--- Exercise description ---
Format all of the data below as a JSON list of strings with one entry per line, skipping blank lines and omitting the pictures.

--- Records for this exercise ---
▬▬▬▬▬▬▬▬▬▬
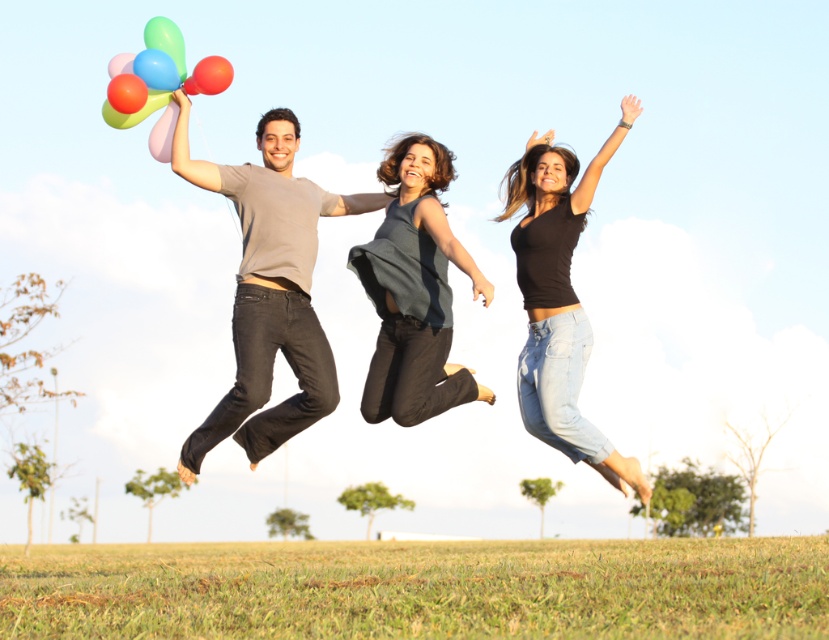
Between matte gray t-shirt at left and dark gray sleeveless top at center, which one has more height?

matte gray t-shirt at left

From the picture: Is matte gray t-shirt at left thinner than dark gray sleeveless top at center?

No.

Who is more distant from viewer, (306, 200) or (410, 163)?

The point (306, 200) is behind.

What are the coordinates of `matte gray t-shirt at left` in the screenshot? It's located at (268, 289).

Which of these two, green grassy field at lower center or dark gray sleeveless top at center, stands taller?

green grassy field at lower center is taller.

Locate an element on the screen. green grassy field at lower center is located at coordinates (419, 588).

Between matte gray t-shirt at left and black denim jeans at center, which one appears on the right side from the viewer's perspective?

black denim jeans at center

Locate an element on the screen. matte gray t-shirt at left is located at coordinates (x=268, y=289).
▬▬▬▬▬▬▬▬▬▬
--- Exercise response ---
[
  "Between matte gray t-shirt at left and dark gray sleeveless top at center, which one has more height?",
  "matte gray t-shirt at left",
  "From the picture: Is matte gray t-shirt at left thinner than dark gray sleeveless top at center?",
  "No.",
  "Who is more distant from viewer, (306, 200) or (410, 163)?",
  "The point (306, 200) is behind.",
  "What are the coordinates of `matte gray t-shirt at left` in the screenshot? It's located at (268, 289).",
  "Which of these two, green grassy field at lower center or dark gray sleeveless top at center, stands taller?",
  "green grassy field at lower center is taller.",
  "Locate an element on the screen. green grassy field at lower center is located at coordinates (419, 588).",
  "Between matte gray t-shirt at left and black denim jeans at center, which one appears on the right side from the viewer's perspective?",
  "black denim jeans at center",
  "Locate an element on the screen. matte gray t-shirt at left is located at coordinates (x=268, y=289)."
]